== Segment start ==
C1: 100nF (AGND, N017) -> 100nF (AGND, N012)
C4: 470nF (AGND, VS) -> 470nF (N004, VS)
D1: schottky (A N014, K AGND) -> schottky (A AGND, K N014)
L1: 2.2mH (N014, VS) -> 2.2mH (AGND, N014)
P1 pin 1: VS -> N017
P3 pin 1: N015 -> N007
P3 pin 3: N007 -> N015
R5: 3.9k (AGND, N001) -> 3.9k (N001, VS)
== Segment end ==
▸ Required work:
Go through the data and return each line where the word "AGND" appears.

▸ Task response:
C1: 100nF (AGND, N017) -> 100nF (AGND, N012)
C4: 470nF (AGND, VS) -> 470nF (N004, VS)
D1: schottky (A N014, K AGND) -> schottky (A AGND, K N014)
L1: 2.2mH (N014, VS) -> 2.2mH (AGND, N014)
R5: 3.9k (AGND, N001) -> 3.9k (N001, VS)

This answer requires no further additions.